- EXERCISE OBJECTIVE -
Pull every line with the word "resized" out of the entries below.

===== RECORDS FOR THE TASK =====

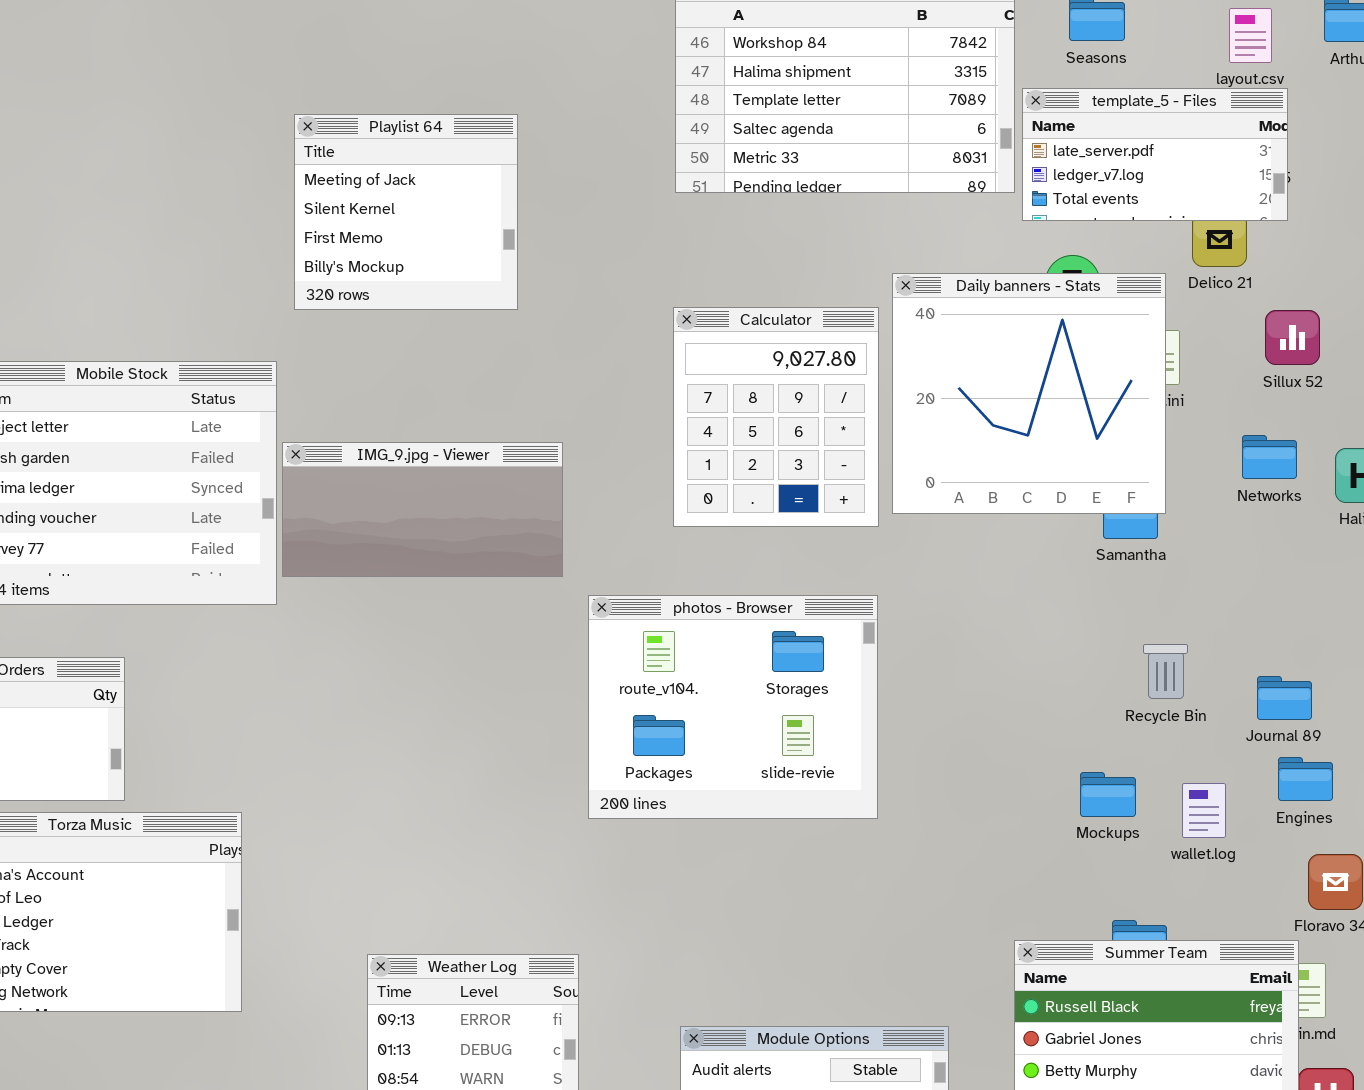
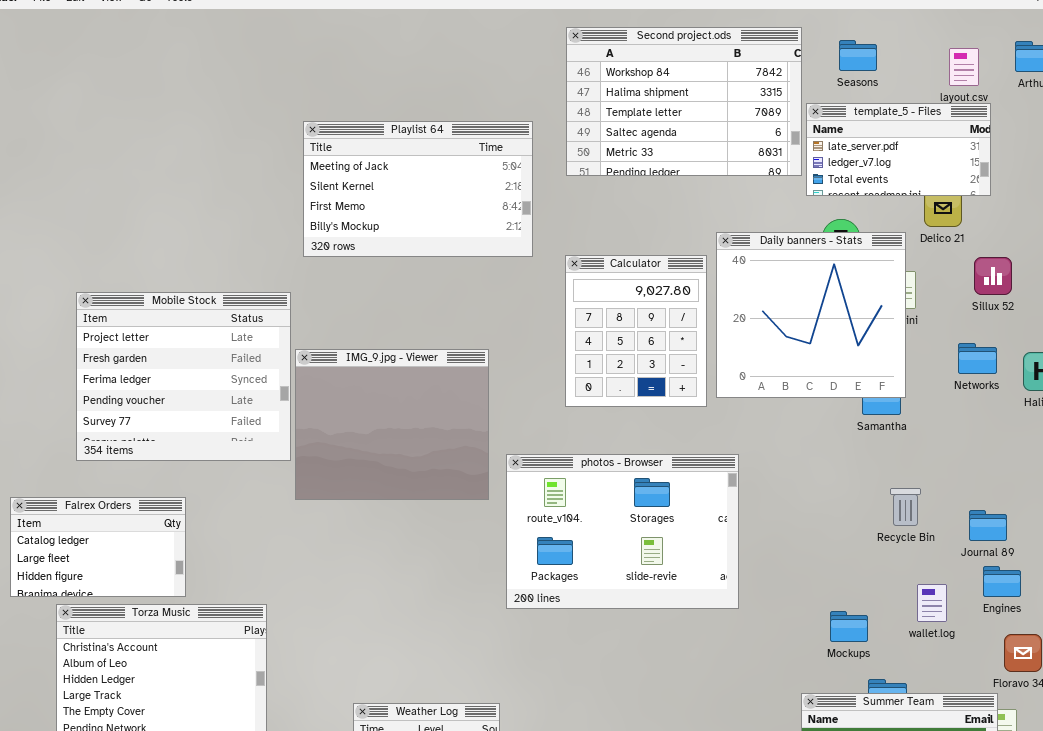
Playlist 64: [294,114,518,310] -> [303,121,533,257], resized
IMG_9.jpg - Viewer: [282,442,563,577] -> [295,349,489,500], resized
photos - Browser: [588,595,878,819] -> [506,454,739,609], resized
Mockups: [1080,772,1136,817] -> [830,611,868,642], moved

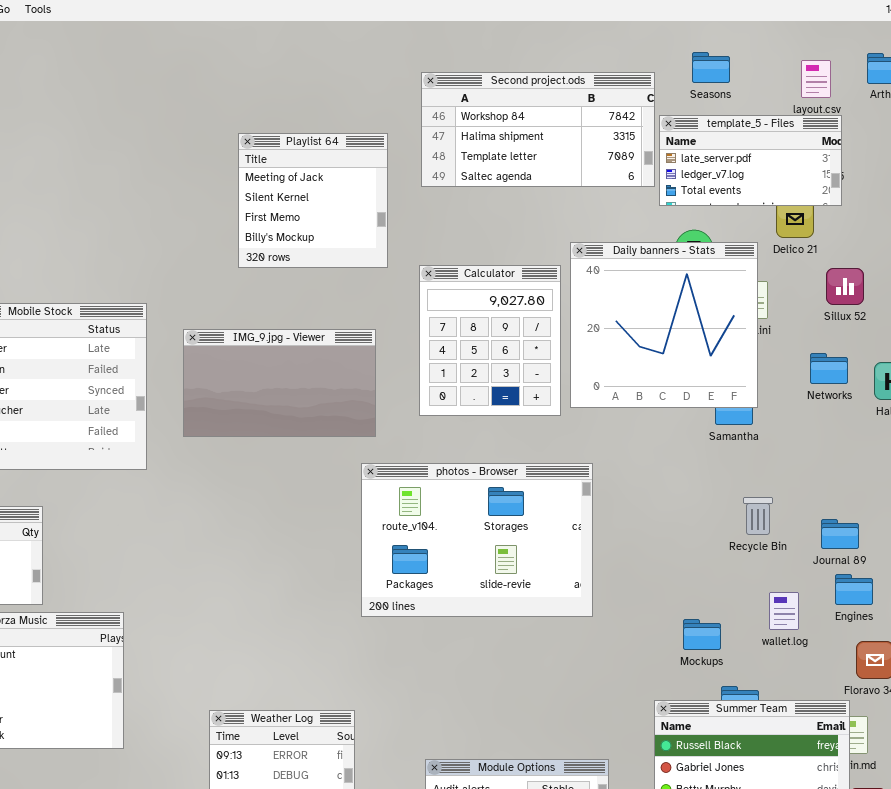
Second project.ods: [566,27,802,176] -> [421,72,655,187], resized
Playlist 64: [303,121,533,257] -> [238,133,388,268], resized
IMG_9.jpg - Viewer: [295,349,489,500] -> [183,329,376,437], moved, resized

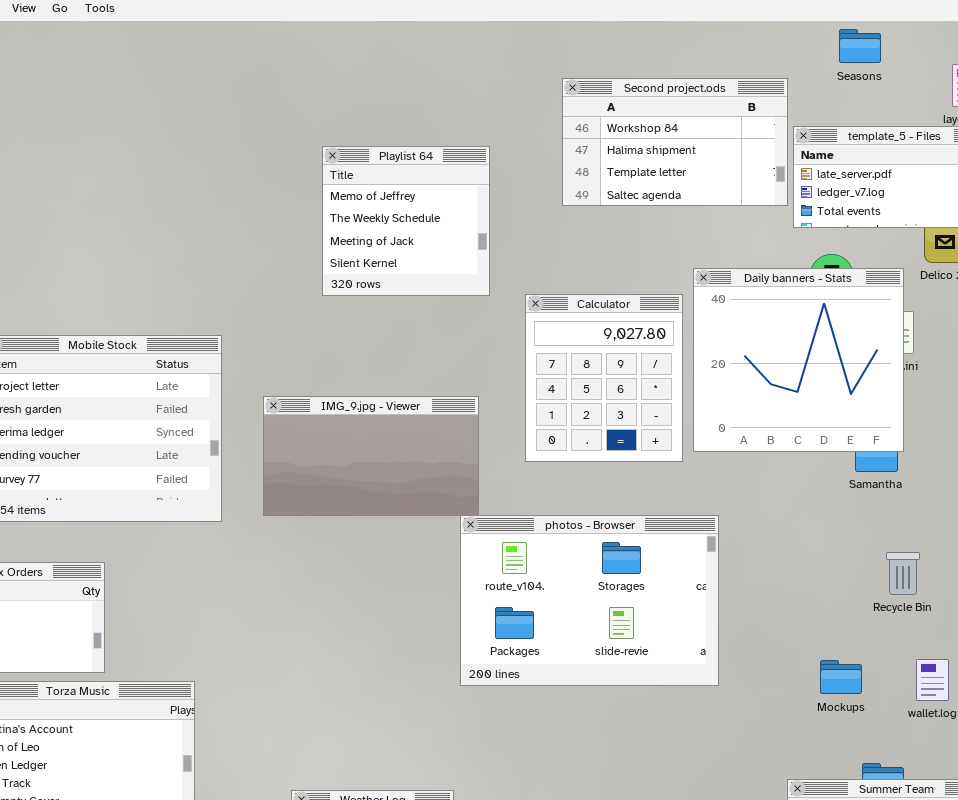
Seasons: [692,52,730,83] -> [839,29,881,63], moved
Second project.ods: [421,72,655,187] -> [562,78,788,206], resized
Playlist 64: [238,133,388,268] -> [322,146,490,296], scrolled up 2 rows
IMG_9.jpg - Viewer: [183,329,376,437] -> [263,396,479,516], moved
Mockups: [683,619,721,650] -> [820,660,862,694], moved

=====

- FINISHED TASK -
Playlist 64: [294,114,518,310] -> [303,121,533,257], resized
IMG_9.jpg - Viewer: [282,442,563,577] -> [295,349,489,500], resized
photos - Browser: [588,595,878,819] -> [506,454,739,609], resized
Second project.ods: [566,27,802,176] -> [421,72,655,187], resized
Playlist 64: [303,121,533,257] -> [238,133,388,268], resized
IMG_9.jpg - Viewer: [295,349,489,500] -> [183,329,376,437], moved, resized
Second project.ods: [421,72,655,187] -> [562,78,788,206], resized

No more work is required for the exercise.